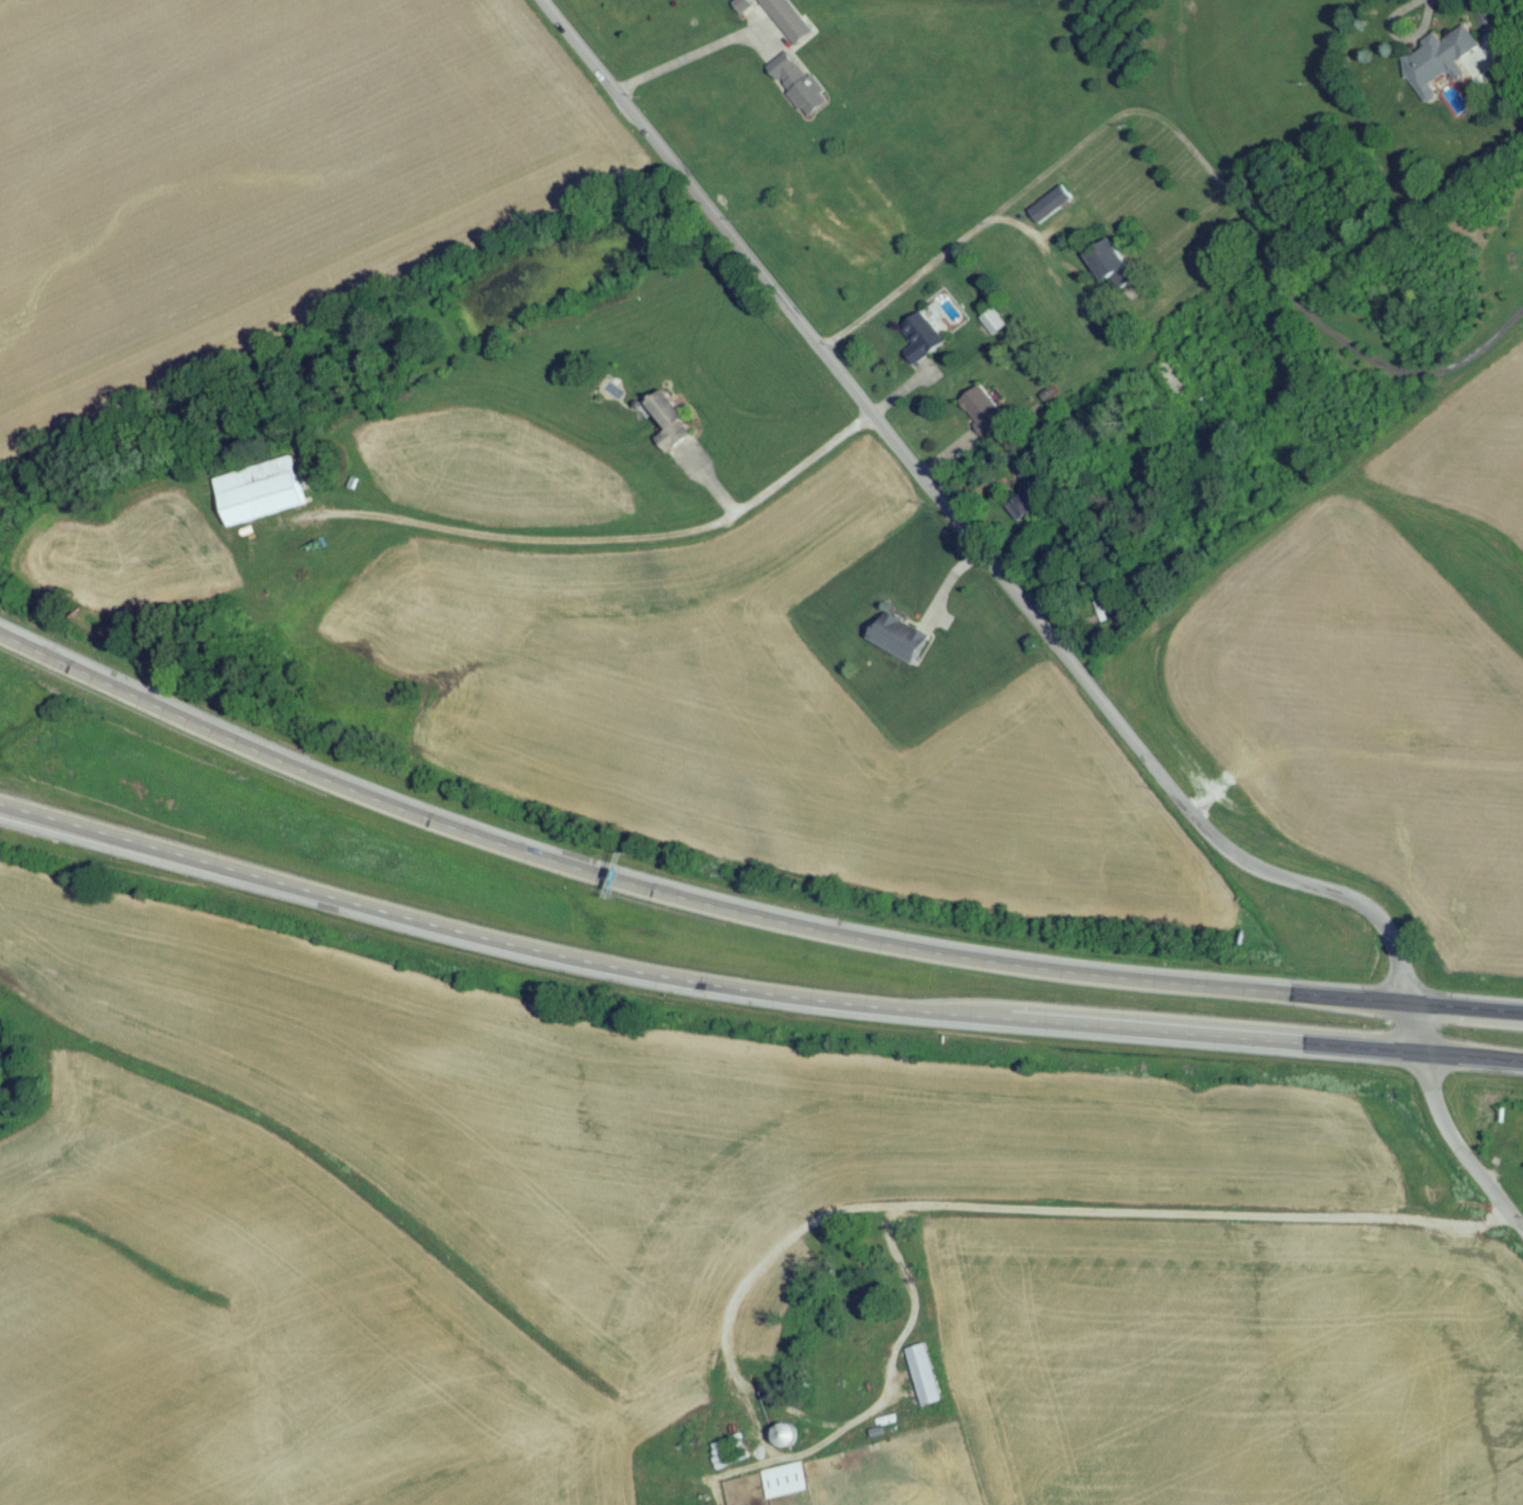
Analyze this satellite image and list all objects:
road: (1473, 8)
road: (1396, 42)
road: (1491, 49)
road: (695, 57)
building: (1437, 67)
building: (796, 90)
building: (1050, 210)
road: (1254, 223)
road: (932, 260)
building: (1109, 269)
building: (992, 327)
building: (920, 343)
road: (908, 384)
building: (1170, 384)
building: (981, 416)
building: (667, 427)
road: (947, 458)
road: (707, 483)
building: (258, 497)
building: (1027, 506)
road: (591, 541)
road: (976, 549)
road: (948, 584)
building: (1104, 603)
building: (898, 645)
road: (1342, 752)
road: (681, 900)
road: (698, 988)
road: (1463, 1010)
road: (1470, 1058)
road: (1456, 1152)
road: (1216, 1216)
building: (923, 1380)
road: (775, 1407)
road: (766, 1455)
building: (783, 1486)

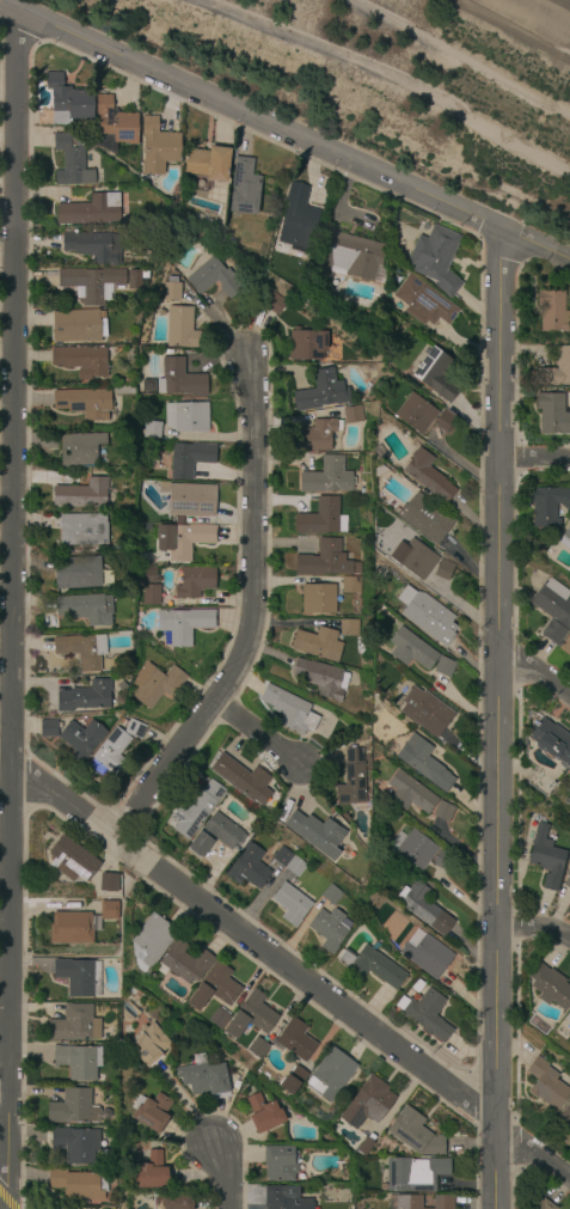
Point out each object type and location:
building: (65, 102)
building: (114, 124)
road: (284, 135)
building: (157, 147)
building: (70, 163)
building: (208, 163)
building: (244, 188)
building: (89, 211)
building: (297, 220)
building: (91, 245)
building: (352, 258)
building: (435, 259)
building: (213, 279)
building: (135, 280)
building: (90, 285)
building: (171, 289)
building: (274, 303)
building: (424, 303)
building: (552, 311)
building: (78, 326)
building: (181, 327)
building: (306, 344)
building: (81, 360)
building: (556, 368)
building: (436, 373)
building: (180, 379)
building: (123, 388)
building: (321, 391)
building: (84, 402)
building: (415, 414)
building: (552, 414)
building: (352, 415)
building: (184, 417)
building: (444, 421)
building: (151, 429)
building: (317, 435)
building: (79, 448)
building: (189, 459)
road: (536, 461)
building: (379, 470)
building: (327, 476)
building: (427, 476)
building: (81, 494)
building: (192, 500)
building: (548, 506)
building: (320, 517)
building: (425, 518)
building: (179, 521)
building: (82, 530)
building: (183, 539)
building: (565, 539)
building: (413, 558)
building: (326, 561)
building: (443, 569)
building: (77, 572)
building: (147, 576)
building: (194, 581)
building: (351, 585)
building: (150, 595)
building: (318, 599)
building: (552, 609)
building: (83, 610)
road: (15, 612)
building: (424, 613)
road: (256, 624)
building: (183, 625)
building: (348, 629)
building: (121, 636)
building: (318, 644)
building: (566, 646)
building: (411, 650)
building: (79, 652)
building: (444, 667)
road: (536, 673)
building: (321, 678)
building: (153, 685)
building: (120, 686)
building: (83, 699)
building: (288, 709)
building: (428, 715)
road: (502, 721)
building: (46, 730)
building: (133, 730)
road: (262, 736)
building: (81, 738)
building: (551, 743)
building: (109, 752)
building: (424, 762)
building: (568, 776)
building: (243, 779)
building: (352, 779)
building: (410, 793)
building: (195, 810)
building: (443, 811)
building: (314, 835)
building: (213, 836)
building: (413, 847)
building: (569, 855)
building: (546, 858)
building: (72, 860)
building: (443, 860)
building: (287, 862)
building: (248, 867)
building: (567, 875)
building: (108, 882)
building: (331, 895)
road: (255, 901)
building: (290, 903)
building: (423, 907)
building: (79, 924)
building: (328, 929)
road: (536, 933)
building: (152, 940)
building: (426, 953)
building: (184, 962)
building: (371, 966)
road: (284, 967)
building: (76, 977)
building: (550, 986)
building: (215, 987)
building: (131, 991)
building: (426, 1014)
building: (146, 1015)
building: (251, 1016)
building: (567, 1017)
building: (219, 1018)
building: (73, 1023)
building: (294, 1039)
building: (149, 1044)
building: (256, 1047)
building: (77, 1061)
building: (330, 1075)
building: (205, 1080)
building: (292, 1080)
building: (236, 1082)
building: (546, 1085)
building: (367, 1103)
building: (72, 1107)
building: (151, 1111)
building: (263, 1113)
building: (563, 1116)
building: (415, 1133)
building: (329, 1139)
building: (76, 1144)
building: (364, 1147)
building: (280, 1163)
building: (151, 1172)
building: (413, 1174)
road: (227, 1178)
building: (78, 1184)
building: (285, 1198)
building: (172, 1201)
building: (408, 1201)
building: (536, 1201)

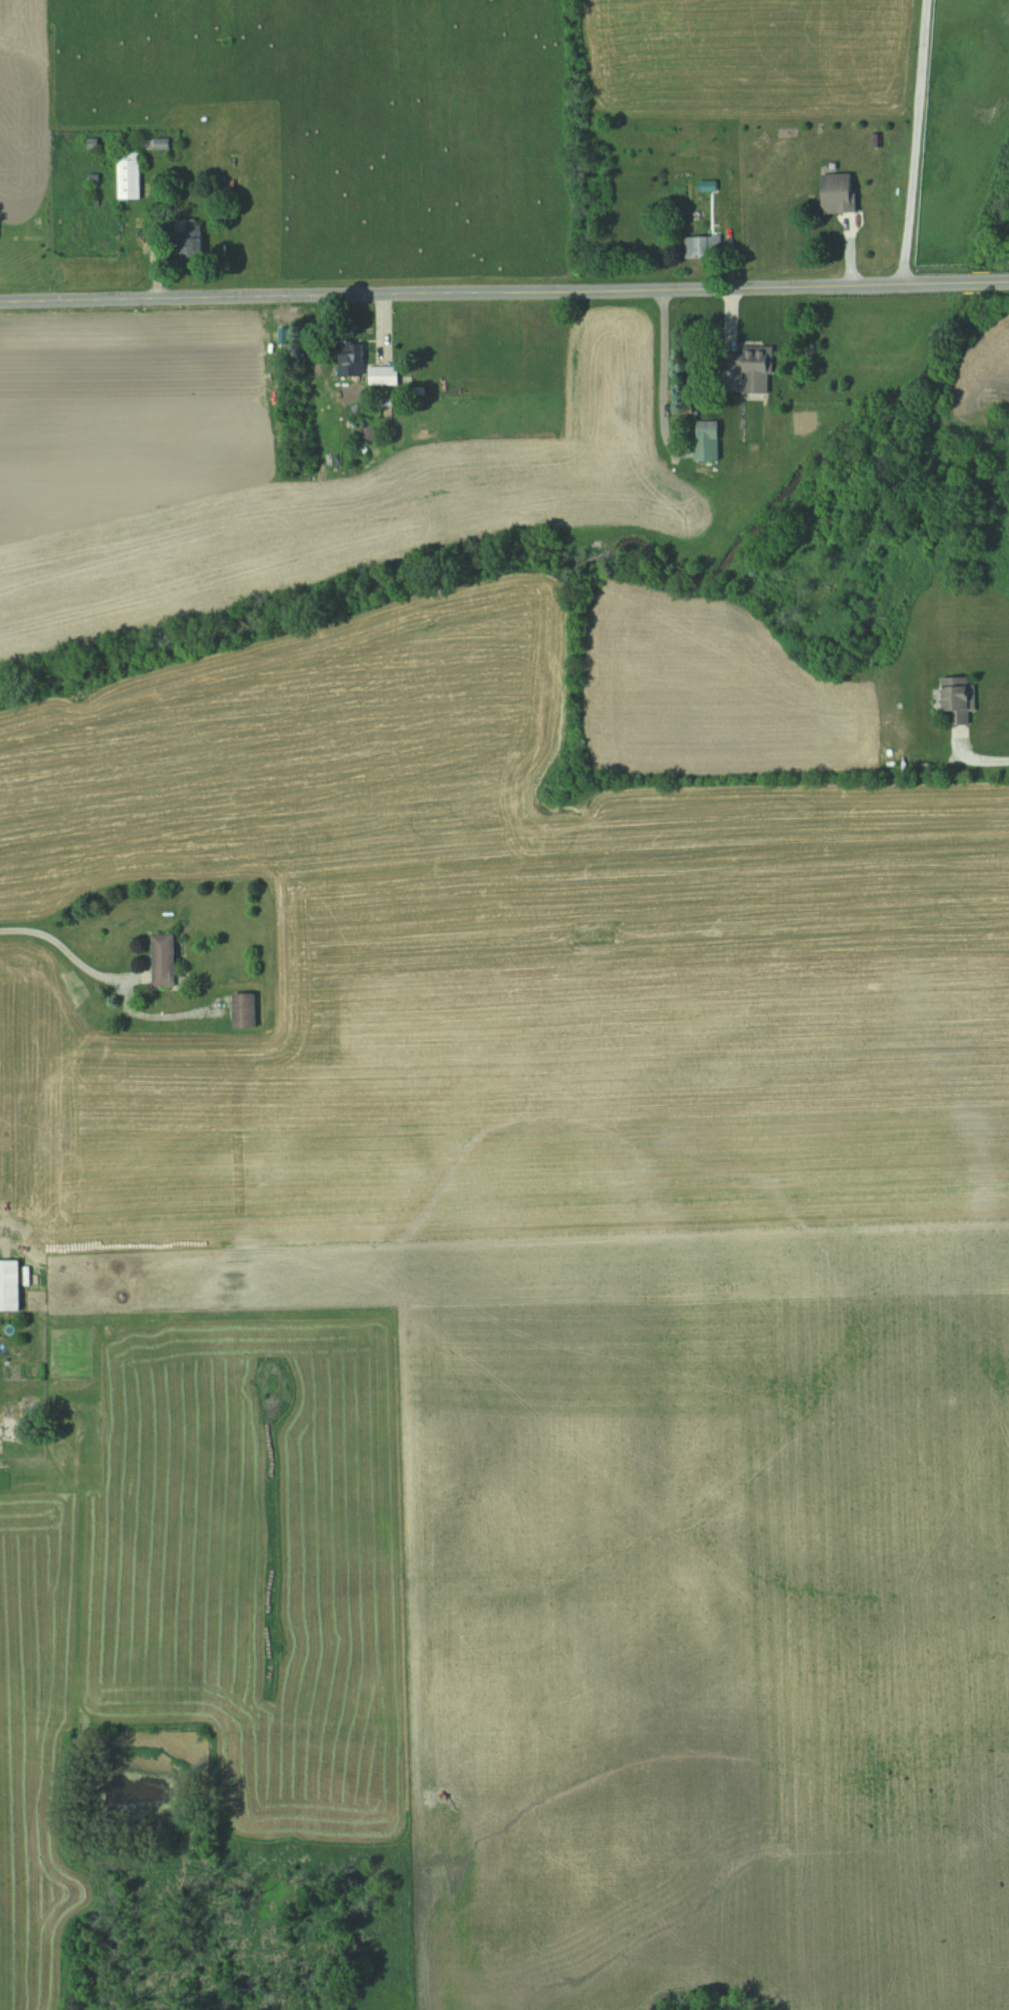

□ □ □

Written task =>
Restate the records above verbatim. Pictures stay out.

Response area =>
Analyze this satellite image and list all objects:
road: (1473, 8)
road: (1396, 42)
road: (1491, 49)
road: (695, 57)
building: (1437, 67)
building: (796, 90)
building: (1050, 210)
road: (1254, 223)
road: (932, 260)
building: (1109, 269)
building: (992, 327)
building: (920, 343)
road: (908, 384)
building: (1170, 384)
building: (981, 416)
building: (667, 427)
road: (947, 458)
road: (707, 483)
building: (258, 497)
building: (1027, 506)
road: (591, 541)
road: (976, 549)
road: (948, 584)
building: (1104, 603)
building: (898, 645)
road: (1342, 752)
road: (681, 900)
road: (698, 988)
road: (1463, 1010)
road: (1470, 1058)
road: (1456, 1152)
road: (1216, 1216)
building: (923, 1380)
road: (775, 1407)
road: (766, 1455)
building: (783, 1486)

Point out each object type and location:
building: (65, 102)
building: (114, 124)
road: (284, 135)
building: (157, 147)
building: (70, 163)
building: (208, 163)
building: (244, 188)
building: (89, 211)
building: (297, 220)
building: (91, 245)
building: (352, 258)
building: (435, 259)
building: (213, 279)
building: (135, 280)
building: (90, 285)
building: (171, 289)
building: (274, 303)
building: (424, 303)
building: (552, 311)
building: (78, 326)
building: (181, 327)
building: (306, 344)
building: (81, 360)
building: (556, 368)
building: (436, 373)
building: (180, 379)
building: (123, 388)
building: (321, 391)
building: (84, 402)
building: (415, 414)
building: (552, 414)
building: (352, 415)
building: (184, 417)
building: (444, 421)
building: (151, 429)
building: (317, 435)
building: (79, 448)
building: (189, 459)
road: (536, 461)
building: (379, 470)
building: (327, 476)
building: (427, 476)
building: (81, 494)
building: (192, 500)
building: (548, 506)
building: (320, 517)
building: (425, 518)
building: (179, 521)
building: (82, 530)
building: (183, 539)
building: (565, 539)
building: (413, 558)
building: (326, 561)
building: (443, 569)
building: (77, 572)
building: (147, 576)
building: (194, 581)
building: (351, 585)
building: (150, 595)
building: (318, 599)
building: (552, 609)
building: (83, 610)
road: (15, 612)
building: (424, 613)
road: (256, 624)
building: (183, 625)
building: (348, 629)
building: (121, 636)
building: (318, 644)
building: (566, 646)
building: (411, 650)
building: (79, 652)
building: (444, 667)
road: (536, 673)
building: (321, 678)
building: (153, 685)
building: (120, 686)
building: (83, 699)
building: (288, 709)
building: (428, 715)
road: (502, 721)
building: (46, 730)
building: (133, 730)
road: (262, 736)
building: (81, 738)
building: (551, 743)
building: (109, 752)
building: (424, 762)
building: (568, 776)
building: (243, 779)
building: (352, 779)
building: (410, 793)
building: (195, 810)
building: (443, 811)
building: (314, 835)
building: (213, 836)
building: (413, 847)
building: (569, 855)
building: (546, 858)
building: (72, 860)
building: (443, 860)
building: (287, 862)
building: (248, 867)
building: (567, 875)
building: (108, 882)
building: (331, 895)
road: (255, 901)
building: (290, 903)
building: (423, 907)
building: (79, 924)
building: (328, 929)
road: (536, 933)
building: (152, 940)
building: (426, 953)
building: (184, 962)
building: (371, 966)
road: (284, 967)
building: (76, 977)
building: (550, 986)
building: (215, 987)
building: (131, 991)
building: (426, 1014)
building: (146, 1015)
building: (251, 1016)
building: (567, 1017)
building: (219, 1018)
building: (73, 1023)
building: (294, 1039)
building: (149, 1044)
building: (256, 1047)
building: (77, 1061)
building: (330, 1075)
building: (205, 1080)
building: (292, 1080)
building: (236, 1082)
building: (546, 1085)
building: (367, 1103)
building: (72, 1107)
building: (151, 1111)
building: (263, 1113)
building: (563, 1116)
building: (415, 1133)
building: (329, 1139)
building: (76, 1144)
building: (364, 1147)
building: (280, 1163)
building: (151, 1172)
building: (413, 1174)
road: (227, 1178)
building: (78, 1184)
building: (285, 1198)
building: (172, 1201)
building: (408, 1201)
building: (536, 1201)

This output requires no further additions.